*** Opening of PROVIDED RECORDS ***

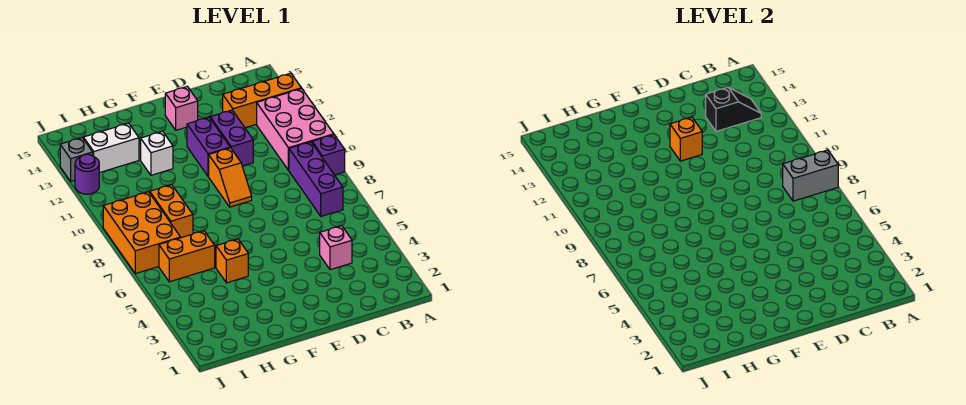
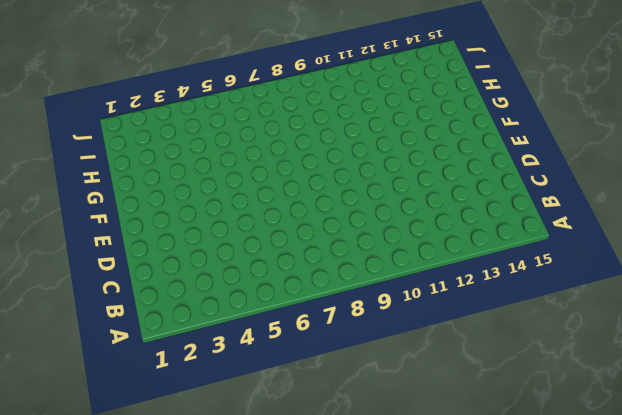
none -> purple brick A9 level 1
none -> pink brick A10:B12 level 1
none -> orange brick A13:C13 level 1

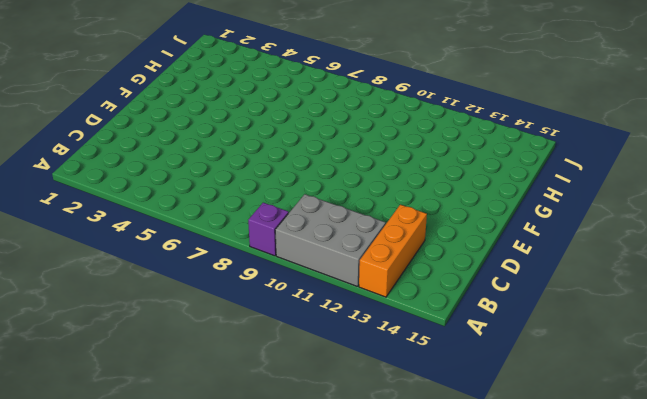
grey brick A10:B12 level 1 -> pink brick A10:B12 level 1
none -> purple brick B7:B9 level 1
none -> pink brick C4 level 1
none -> purple brick D11:D12 level 1

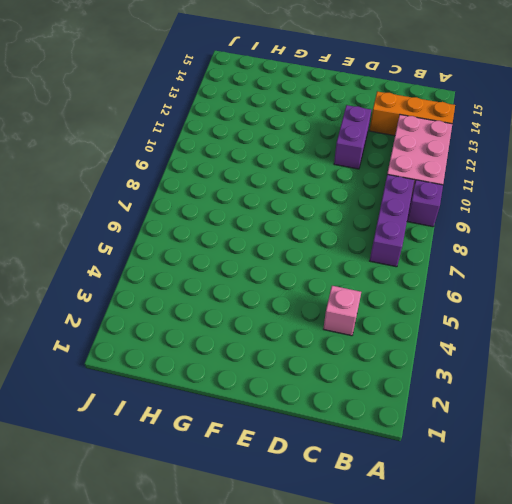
none -> orange slope E9:E10 level 1 top 10
none -> purple brick E11:E12 level 1
none -> pink brick E14 level 1

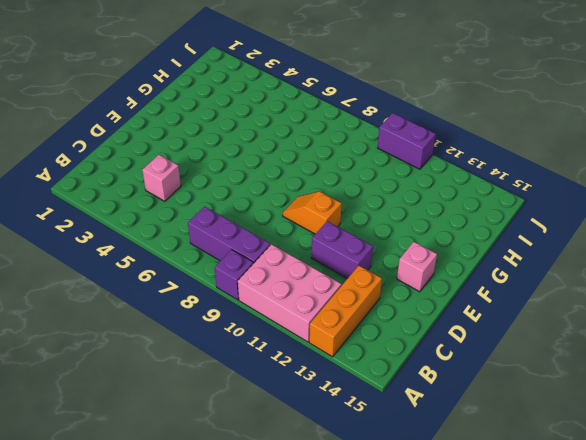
purple brick J10:J11 level 1 -> purple brick E11:E12 level 1
none -> orange brick G5 level 1
none -> white brick G12 level 1
none -> orange brick H6:I6 level 1

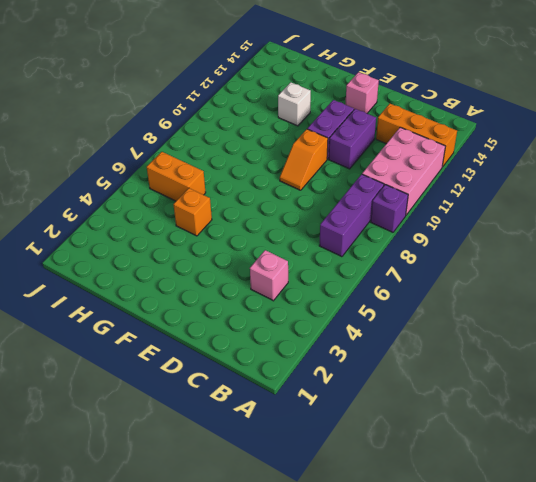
none -> orange brick H8:H9 level 1
none -> white brick H13:I13 level 1
none -> orange brick I7:J9 level 1

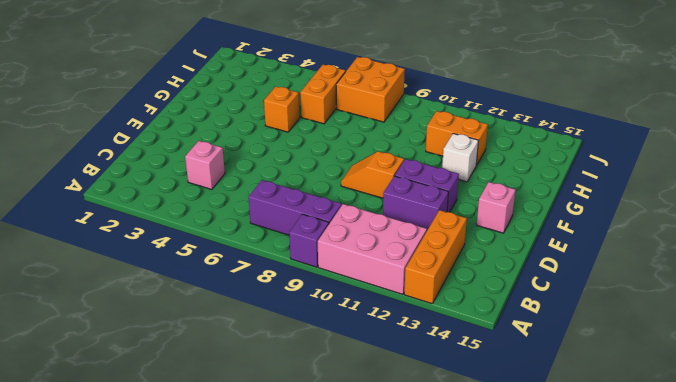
orange brick H11:H12 level 1 -> orange brick H8:H9 level 1
orange brick I7:J8 level 1 -> orange brick I7:J9 level 1
none -> white brick H13:I13 level 1
none -> purple round brick J12 level 1
none -> grey brick J13 level 1

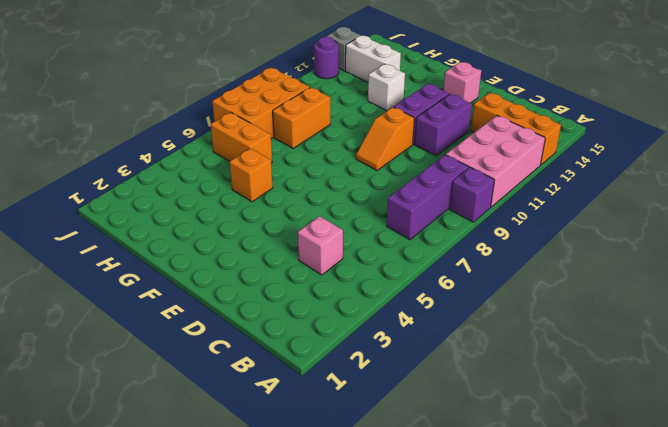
none -> grey brick A8:B8 level 2
none -> black slope B13:C13 level 2 top C
none -> orange brick E12 level 2

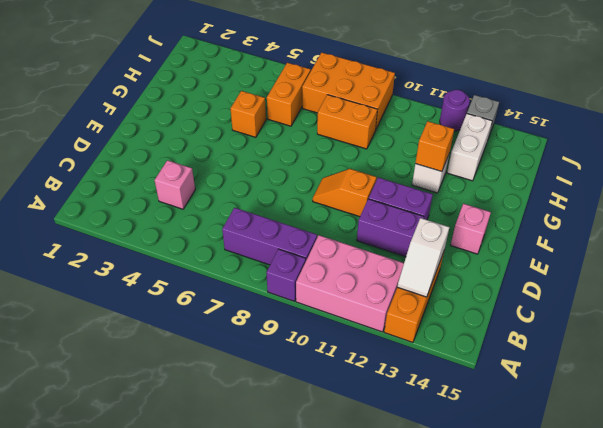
white slope B13:C13 level 2 top C -> black slope B13:C13 level 2 top C
orange brick G12 level 2 -> orange brick E12 level 2
none -> grey brick A8:B8 level 2

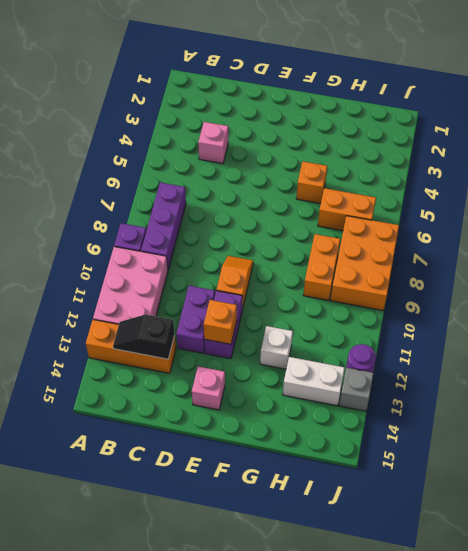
none -> grey brick A8:B8 level 2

*** Close of PROVIDED RECORDS ***

→ **THE TASK**: Start at the top of the entries and repeat each line exactly, ending at the line that contains "none -> orange brick H8:H9 level 1". Pictures are not part of the copy.

→ **RESPONSE TO THIS TASK**:
none -> purple brick A9 level 1
none -> pink brick A10:B12 level 1
none -> orange brick A13:C13 level 1

grey brick A10:B12 level 1 -> pink brick A10:B12 level 1
none -> purple brick B7:B9 level 1
none -> pink brick C4 level 1
none -> purple brick D11:D12 level 1

none -> orange slope E9:E10 level 1 top 10
none -> purple brick E11:E12 level 1
none -> pink brick E14 level 1

purple brick J10:J11 level 1 -> purple brick E11:E12 level 1
none -> orange brick G5 level 1
none -> white brick G12 level 1
none -> orange brick H6:I6 level 1

none -> orange brick H8:H9 level 1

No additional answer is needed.